# EXERCISE AIM:
Every line from the one that contains "black star: (349, 848)" to the end of the records must be restated word for word. No other line belongs in the answer.

# PROVIDED DATA:
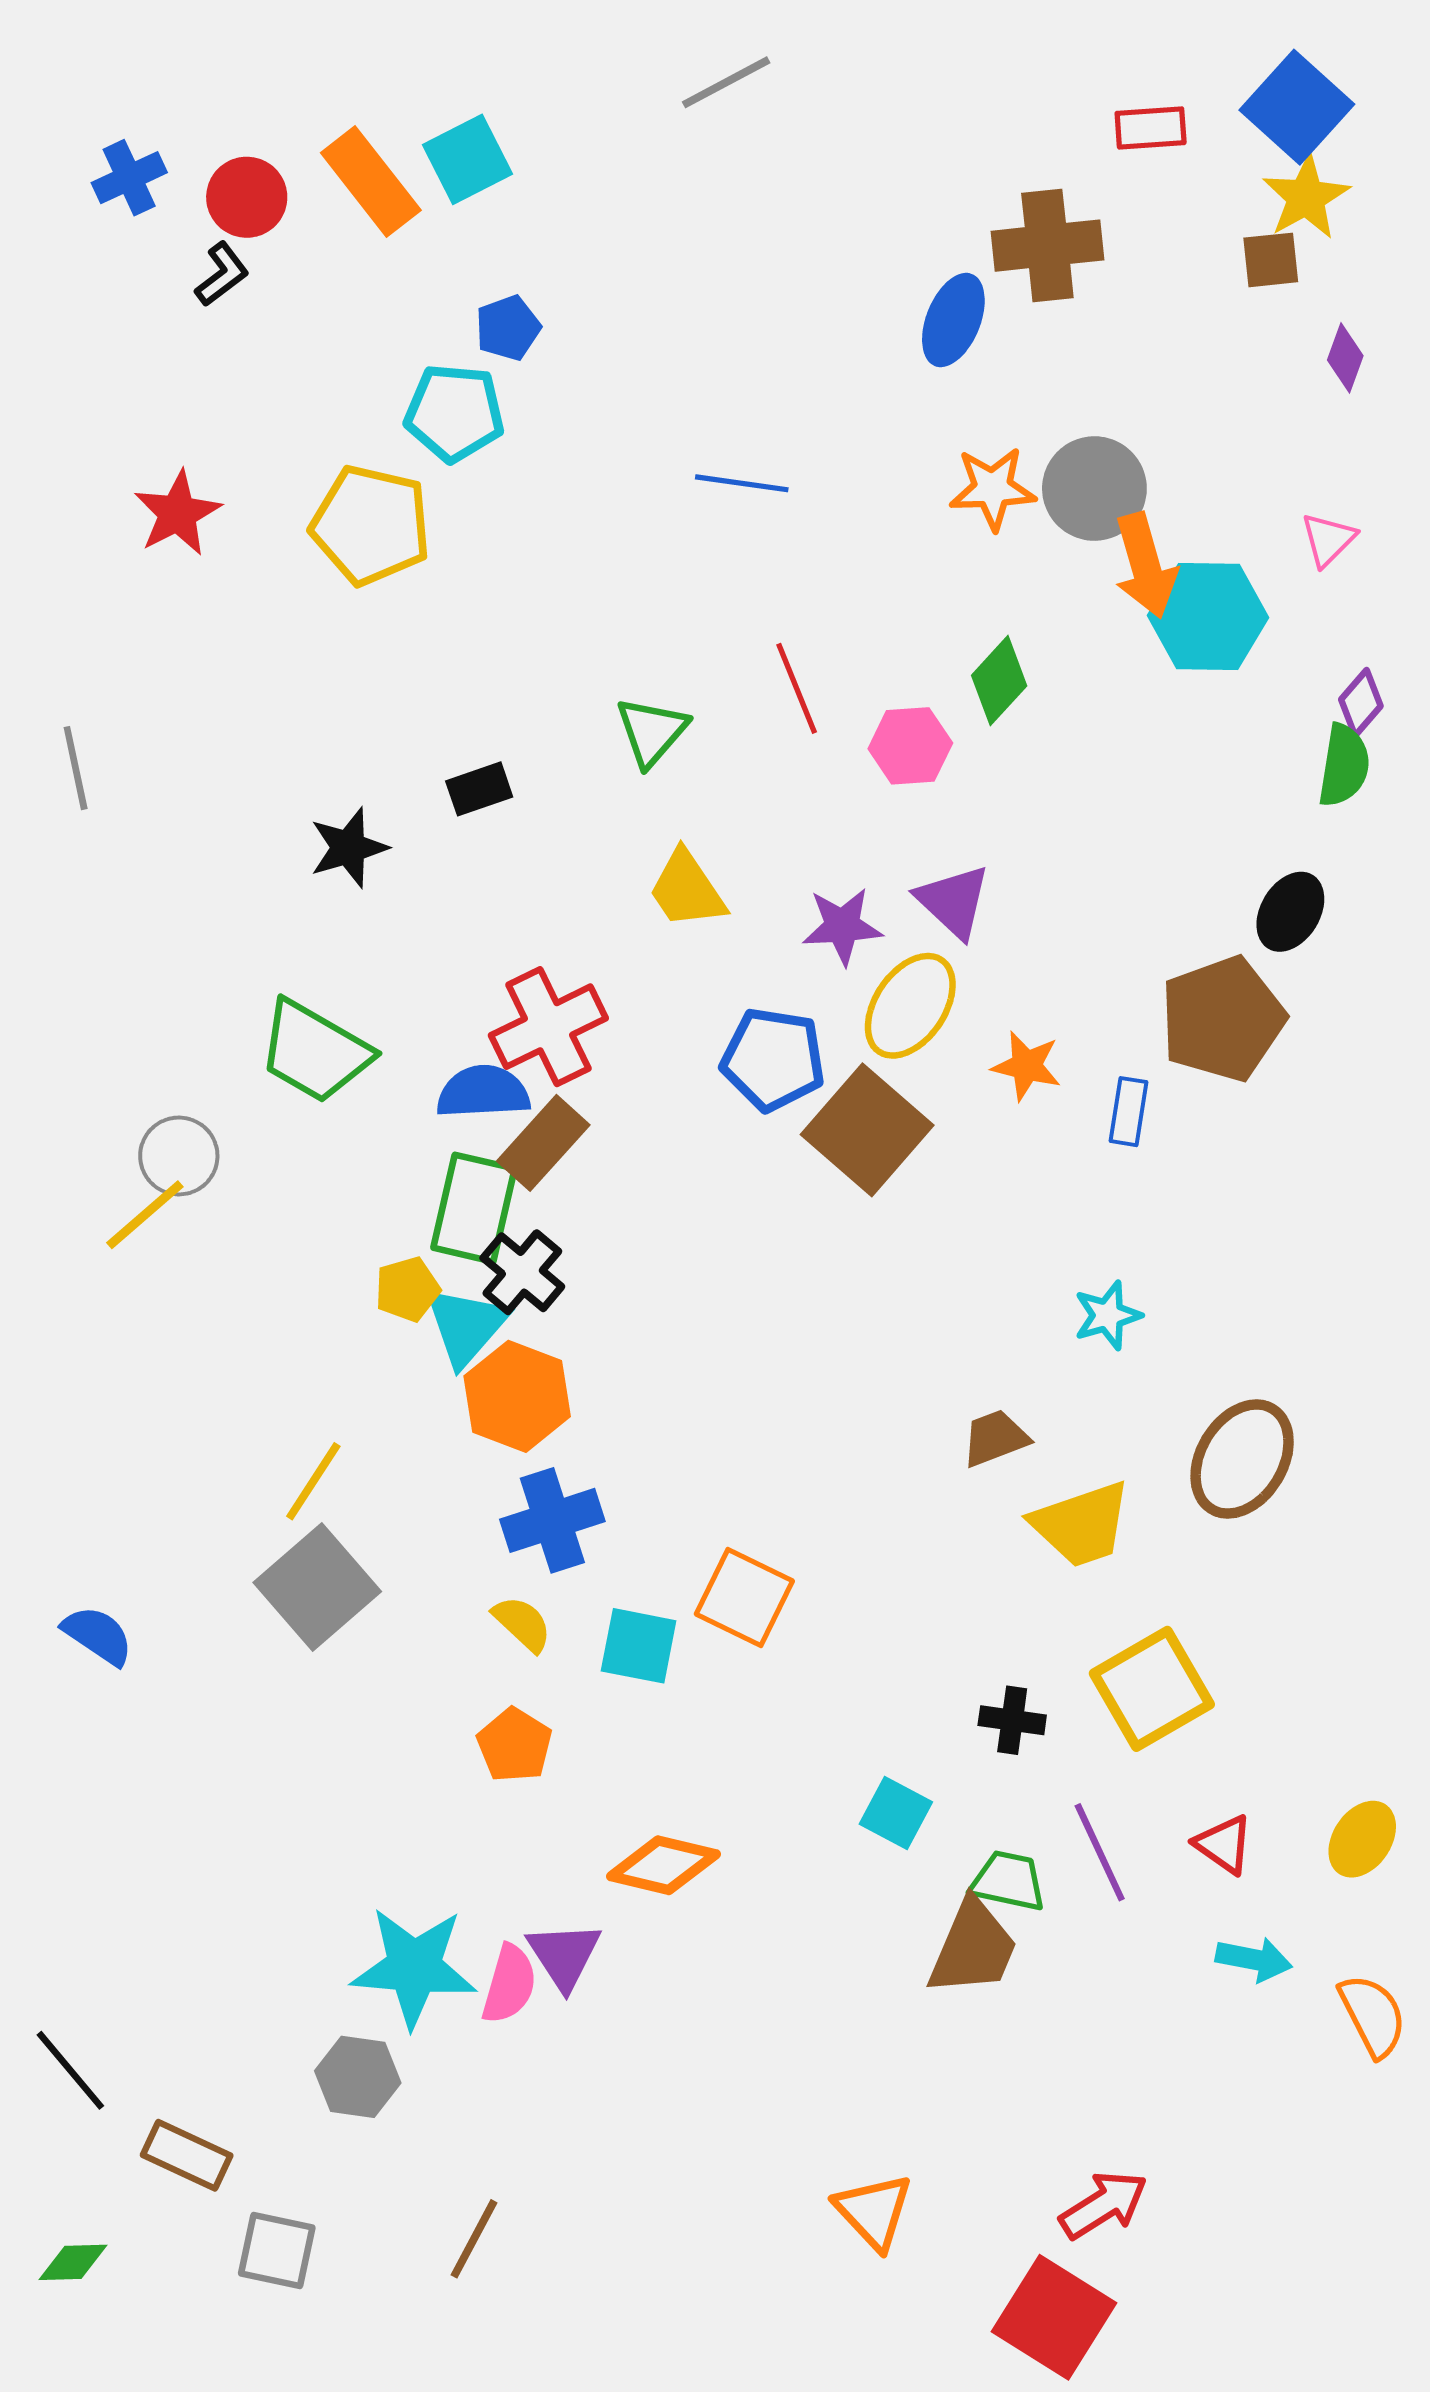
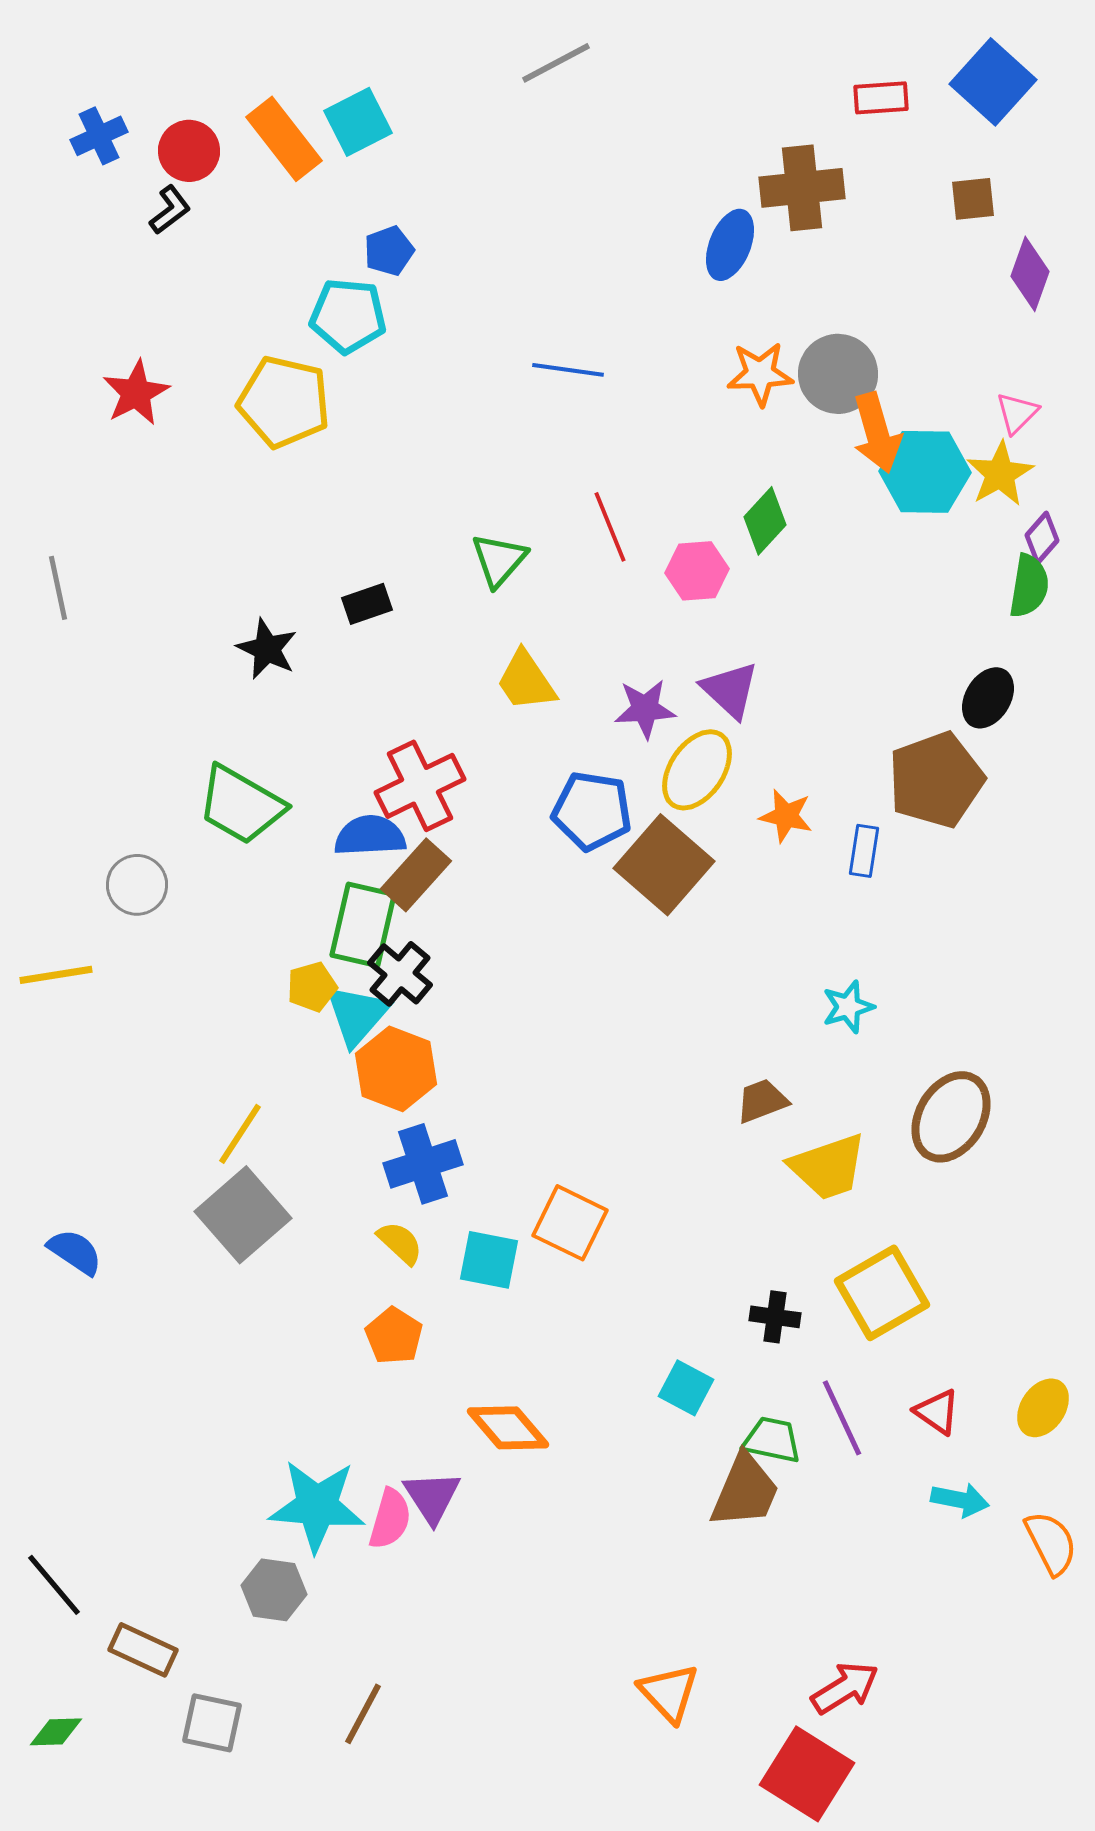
yellow star: (1306, 197) -> (1000, 474), moved
purple diamond: (1345, 358) -> (1030, 274), size x1.4
black star: (349, 848) -> (267, 649), turned -30
yellow line: (145, 1215) -> (56, 975), moved, turned 32
orange diamond: (663, 1865) -> (508, 1428), turned 36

# RESPONSE TO THIS EXERCISE:
black star: (349, 848) -> (267, 649), turned -30
yellow line: (145, 1215) -> (56, 975), moved, turned 32
orange diamond: (663, 1865) -> (508, 1428), turned 36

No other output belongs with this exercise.